## BRIEF
In the entries below, find the lines with the word "stroma" and copy them.

## EXTRACTED INFORMATION
● ● ●
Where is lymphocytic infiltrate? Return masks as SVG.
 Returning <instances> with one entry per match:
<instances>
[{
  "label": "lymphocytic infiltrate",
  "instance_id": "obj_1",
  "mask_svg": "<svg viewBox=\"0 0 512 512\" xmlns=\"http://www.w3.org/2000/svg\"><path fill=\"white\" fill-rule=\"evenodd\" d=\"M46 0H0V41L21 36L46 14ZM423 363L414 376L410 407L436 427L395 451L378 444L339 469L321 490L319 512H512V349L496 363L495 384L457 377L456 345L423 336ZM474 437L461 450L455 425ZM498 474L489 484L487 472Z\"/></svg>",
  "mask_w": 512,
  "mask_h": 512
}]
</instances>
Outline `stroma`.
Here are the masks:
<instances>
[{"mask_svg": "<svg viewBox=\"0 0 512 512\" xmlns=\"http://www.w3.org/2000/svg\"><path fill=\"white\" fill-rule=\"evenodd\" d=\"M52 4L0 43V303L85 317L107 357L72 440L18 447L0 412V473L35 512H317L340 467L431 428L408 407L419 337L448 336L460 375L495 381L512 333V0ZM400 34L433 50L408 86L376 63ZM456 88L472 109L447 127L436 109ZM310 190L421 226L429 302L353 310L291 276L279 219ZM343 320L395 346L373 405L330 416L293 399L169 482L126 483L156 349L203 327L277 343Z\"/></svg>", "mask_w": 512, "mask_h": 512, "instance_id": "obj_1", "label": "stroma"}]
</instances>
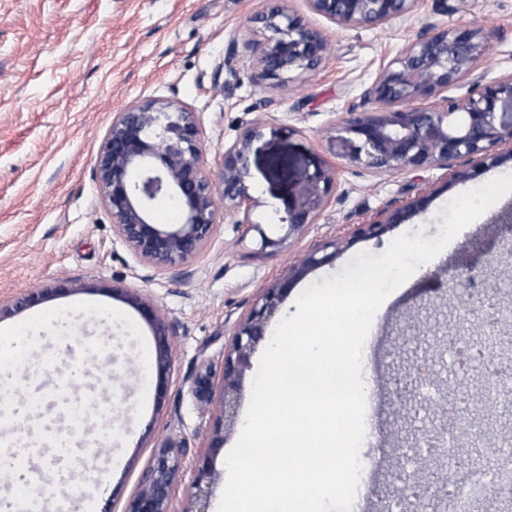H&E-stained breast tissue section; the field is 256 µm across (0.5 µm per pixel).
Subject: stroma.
Listing matches in <instances>:
<instances>
[{
    "instance_id": "stroma-1",
    "label": "stroma",
    "mask_w": 512,
    "mask_h": 512,
    "mask_svg": "<svg viewBox=\"0 0 512 512\" xmlns=\"http://www.w3.org/2000/svg\"><path fill=\"white\" fill-rule=\"evenodd\" d=\"M280 4L313 19L330 45L327 64L311 77L285 87L257 82L247 44L254 39L252 17ZM472 23L492 32L493 48L481 66L487 78L512 70V0H448L447 13L424 0L406 20L382 28H341L312 16L306 0H0V331L30 334L47 318L68 312L71 335L79 345L49 340L39 359L69 365L73 356L94 360L81 394L105 389L107 422L88 417L76 440L89 473L68 489L71 500L94 498L99 512H124L156 447L170 438L186 440L183 467L171 508L193 507L198 469L208 468V512H217L225 488V459L241 431L251 400L252 382L264 345L252 351L240 386L237 418L214 442L219 402L200 408L191 391L195 372L211 367L222 376L224 355L232 348L239 323L256 298L289 265L325 241L347 236L391 203L409 204L421 194L431 199L408 221L391 226L378 239H357L336 258L298 281L268 320L273 335L281 318L296 313V300L310 285L341 273L359 253L378 255L392 240L409 233L439 235L446 206L458 195L512 174V158L490 163L473 181H456L445 171L396 173L374 177L354 167L336 128L360 104L380 65L398 55L420 27ZM238 50L235 86L222 92L221 65L229 46ZM148 97L173 98L197 113L205 162L216 168L224 147L256 118L270 132L254 145L250 184L263 202L253 221L269 235H280L267 219V207L283 206L304 178L312 157L336 169L338 187L315 224L293 236L287 247L254 257L240 244L232 219L215 225L210 242L192 261L193 275L173 282L170 272L140 263L112 228L94 175V158L112 115ZM263 97L276 104L256 114ZM512 209V196L498 200L482 223L469 226L438 261L396 294L385 319L370 329L373 360L369 374L382 386L366 399L364 480L379 489H396L393 471L395 391L408 384L413 360L431 356V328L479 336L480 316L469 306L474 292L496 287L512 305V272L494 274L489 266L503 248L512 247V223L500 218ZM147 295L173 327L169 389L155 395L153 374L144 373V353L154 352L155 337L138 311L113 296V281ZM45 296L22 310L19 298L36 291ZM111 322H101L98 312ZM30 364L16 368L21 402L34 414L18 413L6 427L14 450L38 451L36 485L13 488L0 474V489L13 490L21 504L47 502L60 494L59 458L63 402L58 390L29 381ZM497 454L476 446L448 447V468L464 465L495 469ZM427 481L443 468L420 461Z\"/></svg>"
}]
</instances>
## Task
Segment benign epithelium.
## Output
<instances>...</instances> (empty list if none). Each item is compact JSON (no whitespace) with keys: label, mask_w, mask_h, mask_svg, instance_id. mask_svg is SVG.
I'll return each instance as SVG.
<instances>
[{"label":"benign epithelium","mask_w":512,"mask_h":512,"mask_svg":"<svg viewBox=\"0 0 512 512\" xmlns=\"http://www.w3.org/2000/svg\"><path fill=\"white\" fill-rule=\"evenodd\" d=\"M312 13L340 27L383 28L397 19L412 17L420 0H307ZM259 39L248 42L254 77L275 86L321 70L330 47L322 29L284 7L273 8L253 18ZM492 48L489 34L474 25L423 26L394 59L384 65L363 94L364 110L351 109L337 128L349 161L374 177L413 173L431 168L452 172V178L469 181L486 170L485 161H497L498 151L512 157V71L490 81L478 73ZM469 84L466 94L448 96V88ZM267 126L247 127L224 148L217 171L207 169L197 113L172 98H146L112 115L98 148L94 171L101 203L112 218L113 230L133 256L144 264L174 272L175 281L192 276L188 262L208 244L218 218H235L243 227L242 238L258 234L254 254L282 249L317 217L337 187L336 169L319 157L311 160L299 187L286 200L280 217L284 235L269 236L252 221L254 210L264 206L250 193V155ZM221 195H215L216 187ZM160 196H176L182 202V221L167 229L154 222L151 205ZM423 200L405 206H390L378 217L359 225L355 236L379 238L394 224L409 219ZM348 243L332 240L312 249L304 260L275 279L257 299L249 316L239 325L232 352L224 357L222 412L224 426L234 424L238 387L251 351L263 340L267 321L275 314L295 282L323 265ZM129 301L154 330L156 390L167 391L170 356L169 326L153 303L132 295ZM485 326L491 335L512 332V318L497 309ZM473 341L455 333L442 336L435 347L442 351L466 347ZM419 386H434L436 378L427 360L413 364ZM482 395L450 402L455 418L467 426L451 436L436 431L415 444L427 441L437 463L446 456L447 440L468 444L490 417L501 389L495 380L479 379ZM195 399L207 404L213 395L210 370L198 371L191 384ZM184 441H169L157 448L142 473L137 491L124 512H172V493L181 468ZM203 469L195 481L199 507L185 512H207V488Z\"/></svg>","instance_id":"benign-epithelium-1"}]
</instances>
● ● ●
## TASK RESULT
Outline `stroma`.
[{"mask_svg": "<svg viewBox=\"0 0 512 512\" xmlns=\"http://www.w3.org/2000/svg\"><path fill=\"white\" fill-rule=\"evenodd\" d=\"M52 4L0 43V303L85 317L107 357L72 440L18 447L0 412V473L35 512H317L340 467L431 428L408 407L419 337L448 336L460 375L495 381L512 333V0ZM400 34L433 50L408 86L376 63ZM456 88L472 109L447 127L436 109ZM310 190L421 226L429 302L353 310L291 276L279 219ZM343 320L395 346L373 405L330 416L293 399L169 482L126 483L156 349L203 327L277 343Z\"/></svg>", "mask_w": 512, "mask_h": 512, "instance_id": "obj_1", "label": "stroma"}]
Subject: stroma.
    "instance_id": "stroma-1",
    "label": "stroma",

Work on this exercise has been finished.